▶ [SOURCE RECORDS]
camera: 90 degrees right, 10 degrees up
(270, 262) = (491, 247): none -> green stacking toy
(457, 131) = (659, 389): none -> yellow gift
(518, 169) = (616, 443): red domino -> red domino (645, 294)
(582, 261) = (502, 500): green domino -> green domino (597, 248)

---

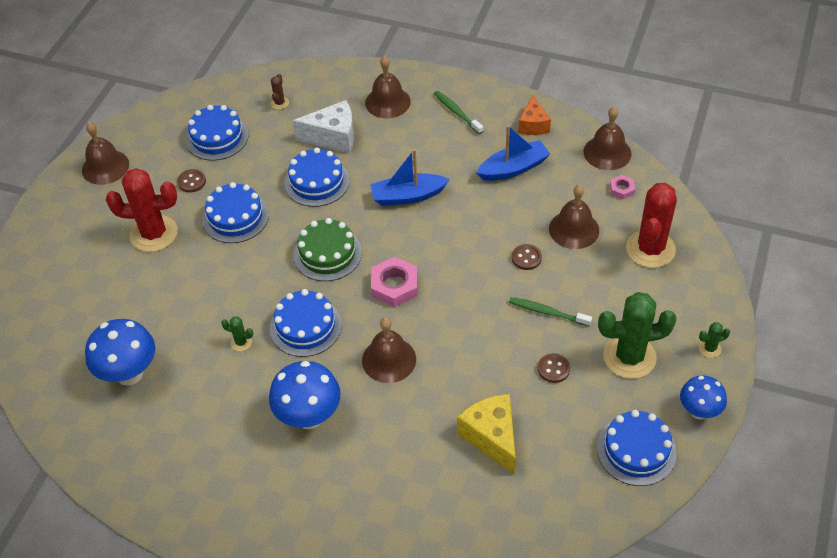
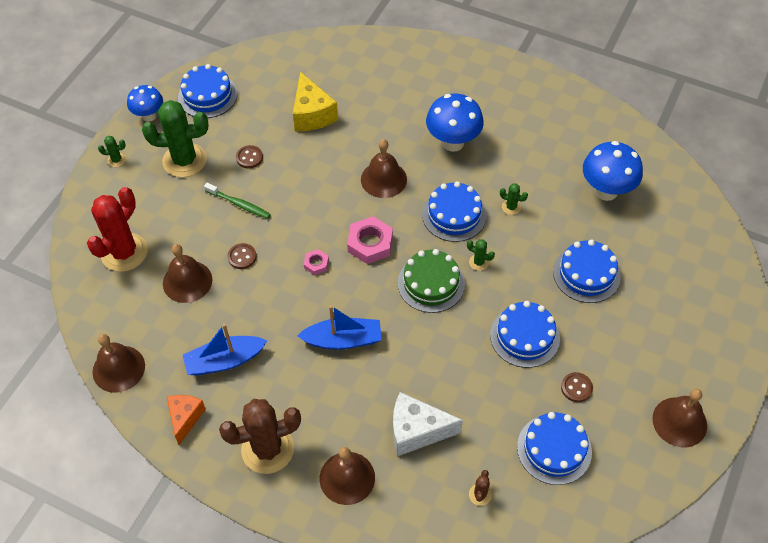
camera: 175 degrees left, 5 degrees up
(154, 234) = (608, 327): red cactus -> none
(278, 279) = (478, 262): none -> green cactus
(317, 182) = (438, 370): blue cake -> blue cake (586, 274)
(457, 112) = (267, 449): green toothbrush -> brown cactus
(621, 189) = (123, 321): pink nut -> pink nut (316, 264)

▶ [EXERCISE DETAILS] Within the material above, output exactly the lines from the one with "(518, 169) = (616, 443): red" through the one with "(582, 261) = (502, 500): green", end lines included, and nothing besides.

▶ [RESULT OF THE TASK]
(518, 169) = (616, 443): red domino -> red domino (645, 294)
(582, 261) = (502, 500): green domino -> green domino (597, 248)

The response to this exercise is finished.